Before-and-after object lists
· · · ·
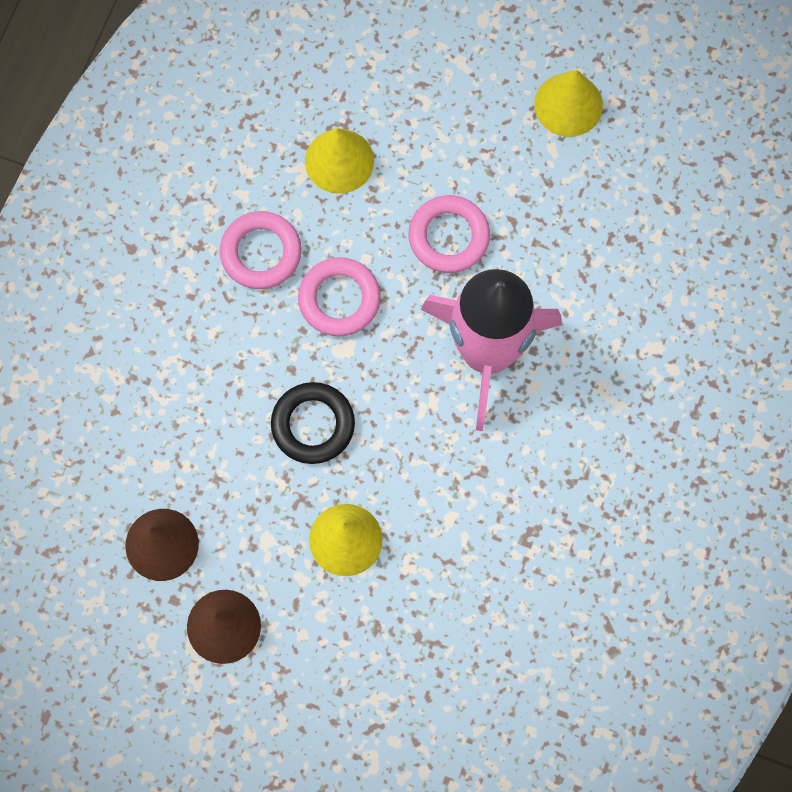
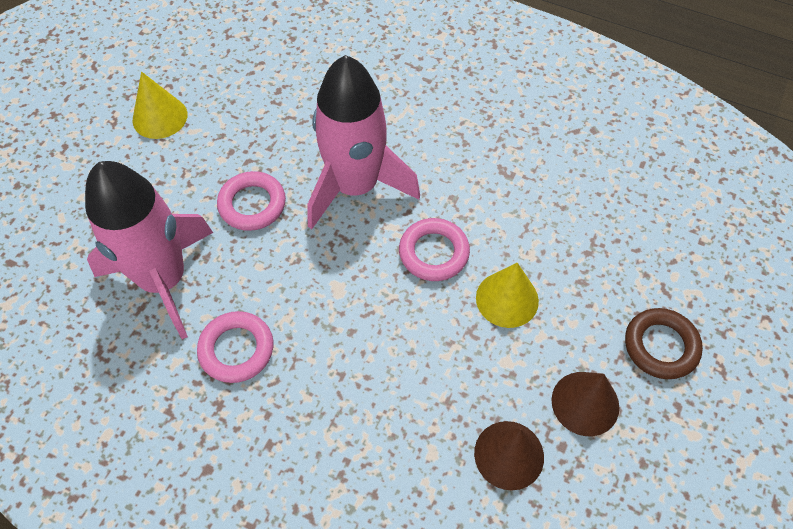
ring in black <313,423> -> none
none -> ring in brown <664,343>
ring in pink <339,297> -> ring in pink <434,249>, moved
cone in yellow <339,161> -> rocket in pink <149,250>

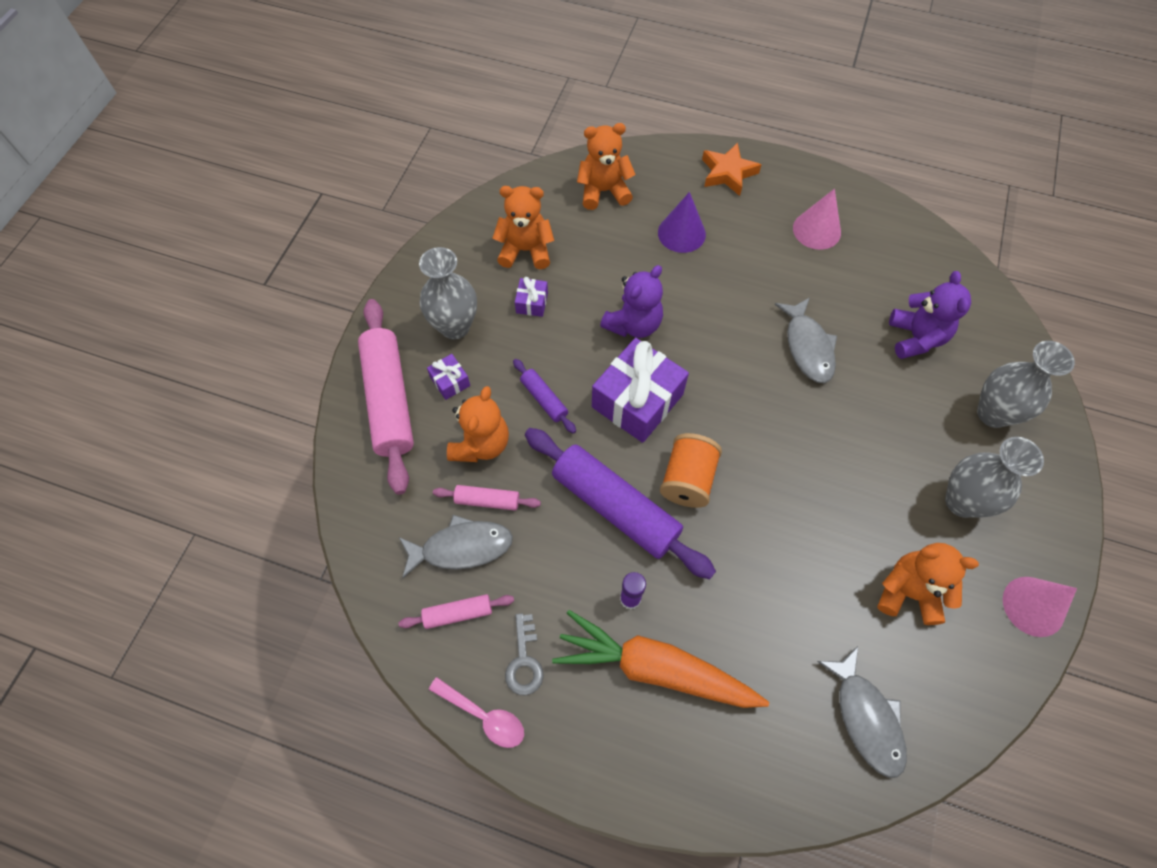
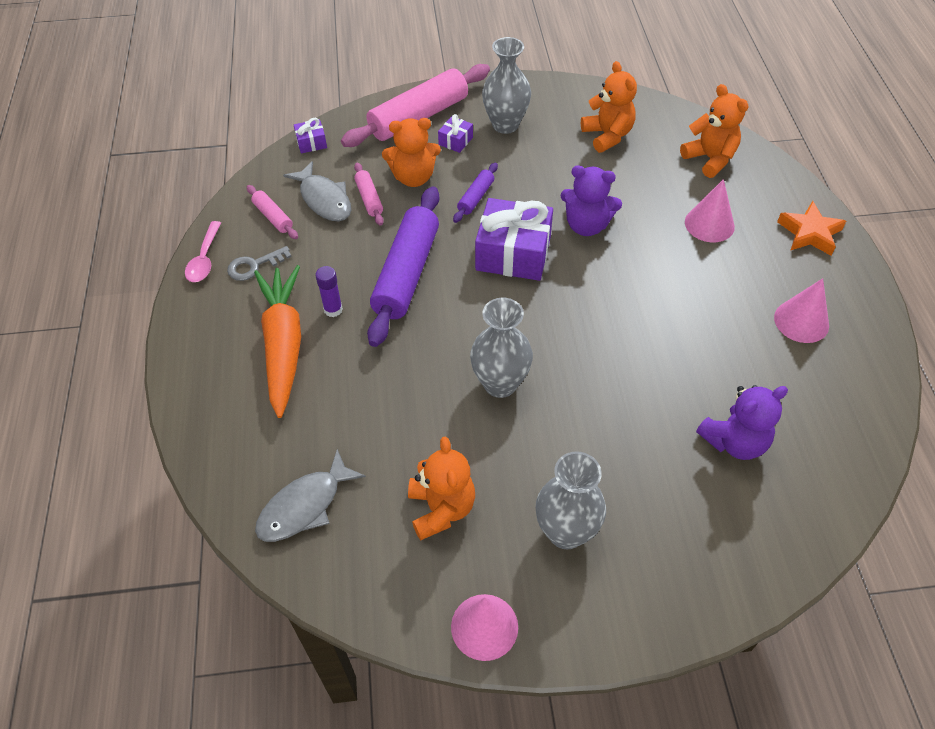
spool in orange <691,470> -> none
fish in grey <805,340> -> none
gift in purple <531,297> -> gift in purple <310,135>, moved
vase in grey <1026,384> -> vase in grey <501,348>, moved
cone in purple <682,222> -> cone in pink <710,210>

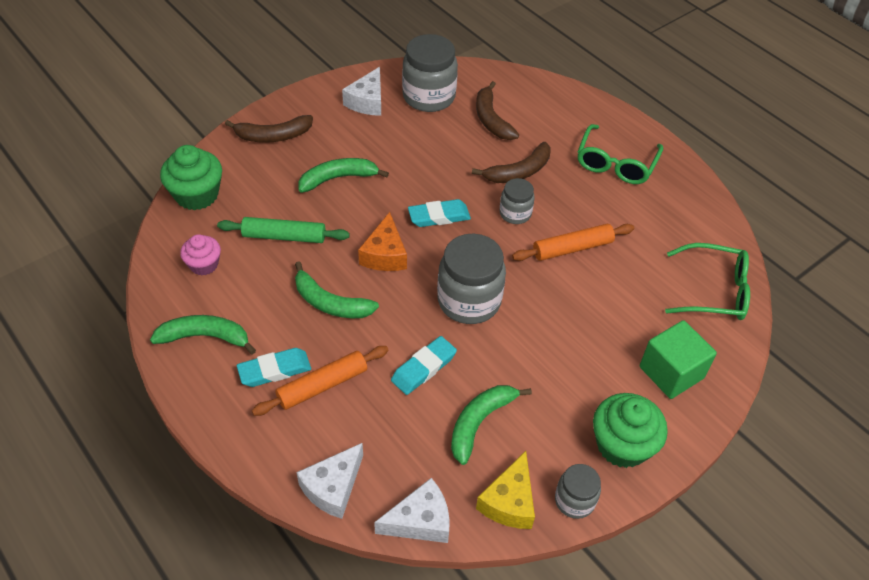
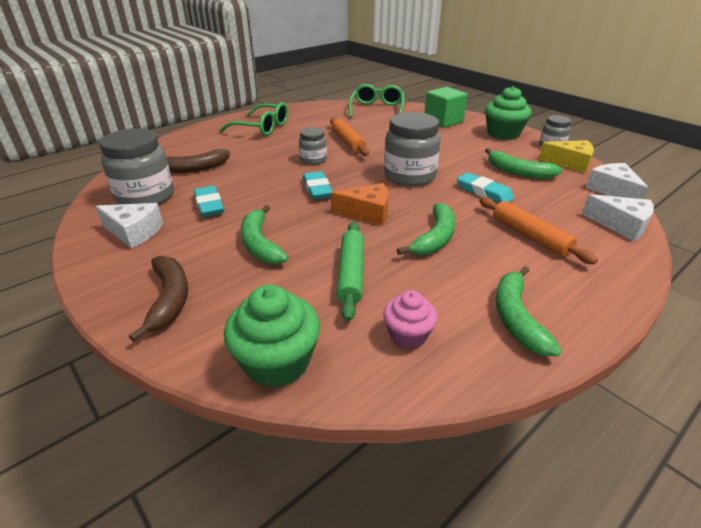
banana in brown <511,162> -> none
eraser in turquoise <274,367> -> eraser in turquoise <209,201>, moved

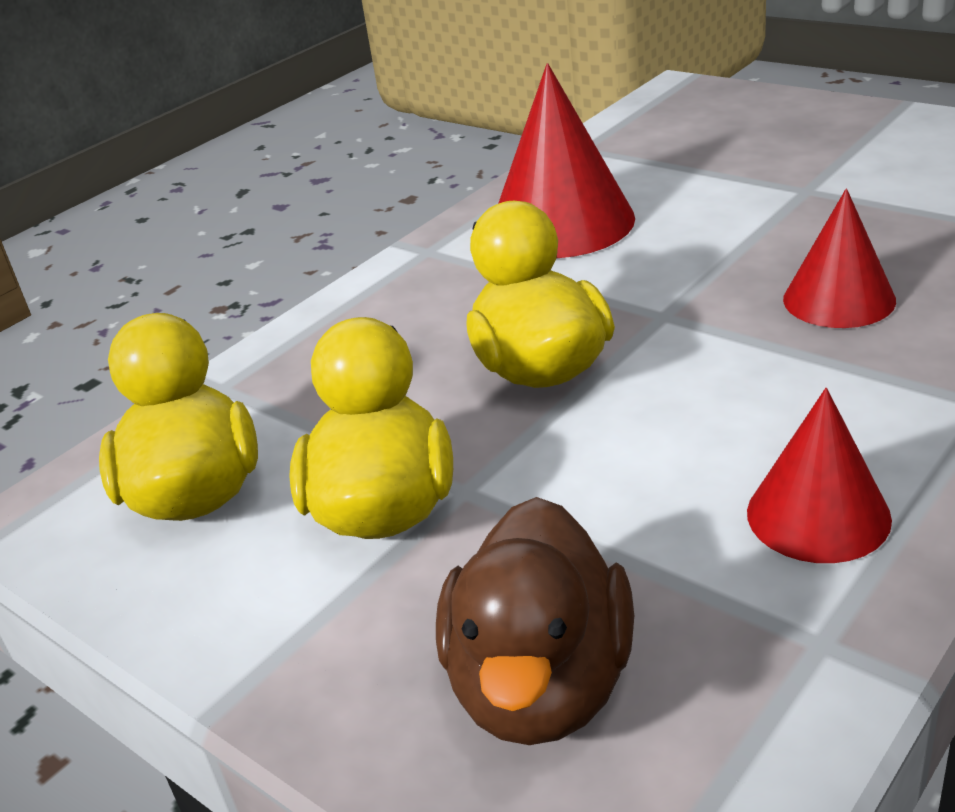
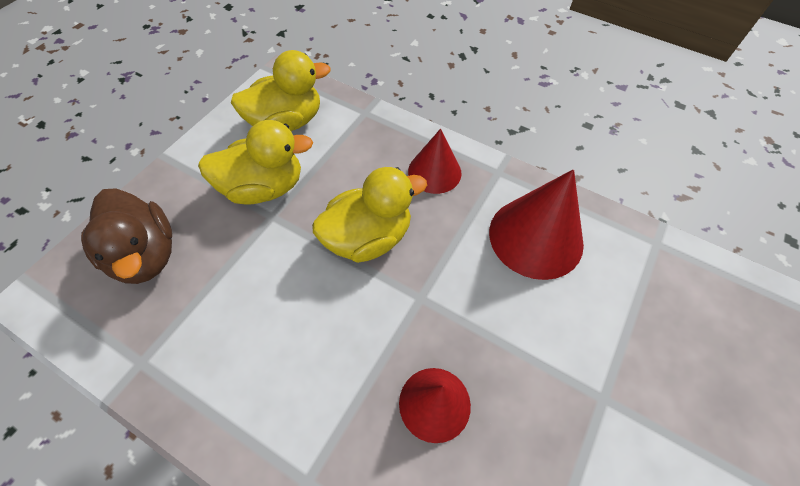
cone in red <819,475> -> cone in red <435,161>, moved
duck in brown <535,621> -> duck in brown <126,236>, 120 degrees counterclockwise

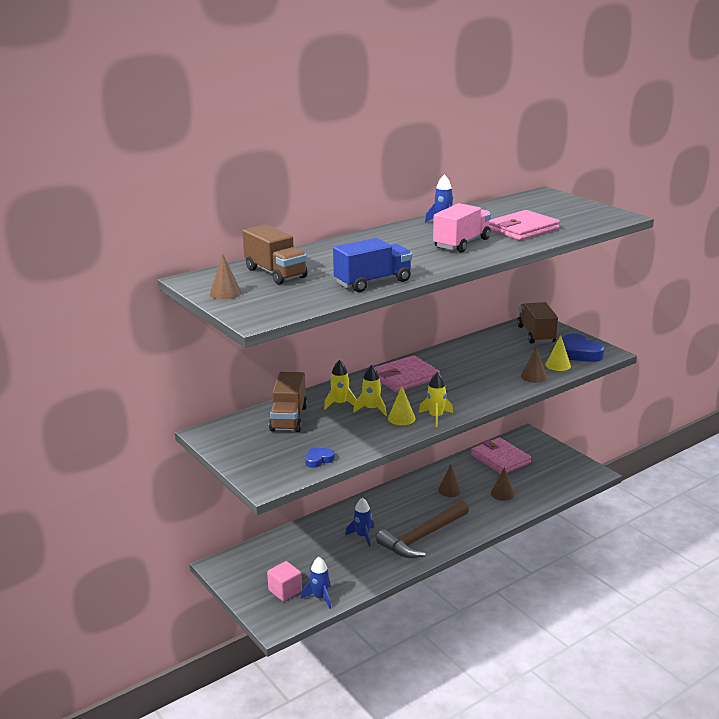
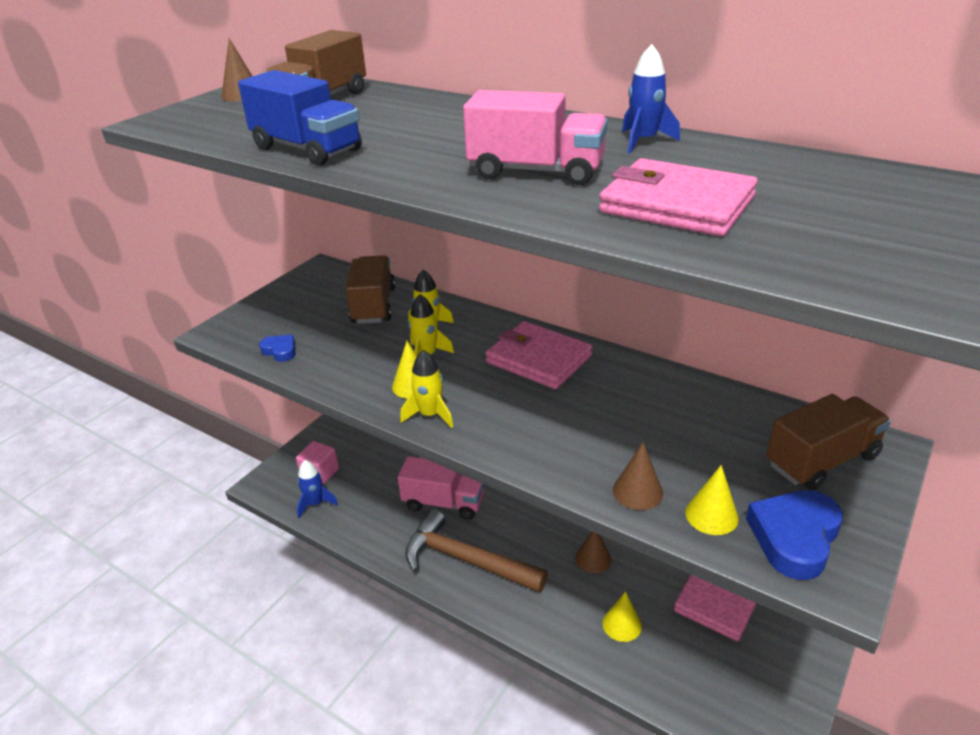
rocket in blue <359,522> -> truck in pink <441,488>
cone in brown <503,484> -> cone in yellow <622,616>
truck in brown <288,402> -> truck in brown <370,289>, 105 degrees clockwise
· · · ·
-- Exercise prompt --
The records above need to be copied exactly, though not their pictures.

-- Solved problem --
ring in black <313,423> -> none
none -> ring in brown <664,343>
ring in pink <339,297> -> ring in pink <434,249>, moved
cone in yellow <339,161> -> rocket in pink <149,250>

spool in orange <691,470> -> none
fish in grey <805,340> -> none
gift in purple <531,297> -> gift in purple <310,135>, moved
vase in grey <1026,384> -> vase in grey <501,348>, moved
cone in purple <682,222> -> cone in pink <710,210>

banana in brown <511,162> -> none
eraser in turquoise <274,367> -> eraser in turquoise <209,201>, moved

cone in red <819,475> -> cone in red <435,161>, moved
duck in brown <535,621> -> duck in brown <126,236>, 120 degrees counterclockwise

rocket in blue <359,522> -> truck in pink <441,488>
cone in brown <503,484> -> cone in yellow <622,616>
truck in brown <288,402> -> truck in brown <370,289>, 105 degrees clockwise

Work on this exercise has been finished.